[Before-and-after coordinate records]
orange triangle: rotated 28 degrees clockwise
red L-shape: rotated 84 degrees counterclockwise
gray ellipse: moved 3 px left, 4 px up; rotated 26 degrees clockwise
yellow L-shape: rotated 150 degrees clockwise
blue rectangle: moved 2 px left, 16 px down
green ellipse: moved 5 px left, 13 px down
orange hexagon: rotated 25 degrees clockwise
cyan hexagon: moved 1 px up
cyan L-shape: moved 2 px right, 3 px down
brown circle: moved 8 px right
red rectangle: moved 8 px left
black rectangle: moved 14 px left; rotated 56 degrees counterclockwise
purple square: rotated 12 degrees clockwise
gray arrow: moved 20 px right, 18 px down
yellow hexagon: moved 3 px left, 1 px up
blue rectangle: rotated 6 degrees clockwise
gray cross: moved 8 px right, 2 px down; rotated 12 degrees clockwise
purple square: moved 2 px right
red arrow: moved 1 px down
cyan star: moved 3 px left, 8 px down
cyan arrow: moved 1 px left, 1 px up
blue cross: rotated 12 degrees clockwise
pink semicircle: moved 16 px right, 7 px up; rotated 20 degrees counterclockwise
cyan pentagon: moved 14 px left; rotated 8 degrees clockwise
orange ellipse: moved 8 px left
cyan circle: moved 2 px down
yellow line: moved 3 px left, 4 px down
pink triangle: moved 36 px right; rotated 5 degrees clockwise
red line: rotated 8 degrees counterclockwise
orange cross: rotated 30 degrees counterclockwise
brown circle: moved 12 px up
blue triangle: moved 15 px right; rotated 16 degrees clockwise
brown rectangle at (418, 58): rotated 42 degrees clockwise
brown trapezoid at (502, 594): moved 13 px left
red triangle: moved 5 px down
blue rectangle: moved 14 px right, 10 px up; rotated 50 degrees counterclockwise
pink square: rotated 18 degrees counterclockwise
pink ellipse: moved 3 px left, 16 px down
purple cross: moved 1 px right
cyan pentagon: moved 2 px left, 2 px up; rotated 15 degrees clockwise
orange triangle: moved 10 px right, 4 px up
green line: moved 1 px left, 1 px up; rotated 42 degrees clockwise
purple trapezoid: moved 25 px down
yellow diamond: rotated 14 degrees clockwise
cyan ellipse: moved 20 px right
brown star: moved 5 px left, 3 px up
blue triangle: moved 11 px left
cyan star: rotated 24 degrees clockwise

* EXERCISE PROMPT: Your answer must be the line containing "purple trapezoid: moved 25 px down" through the last line above, copied exactly, with nothing added.

* RESPONSE TO THIS EXERCISE:
purple trapezoid: moved 25 px down
yellow diamond: rotated 14 degrees clockwise
cyan ellipse: moved 20 px right
brown star: moved 5 px left, 3 px up
blue triangle: moved 11 px left
cyan star: rotated 24 degrees clockwise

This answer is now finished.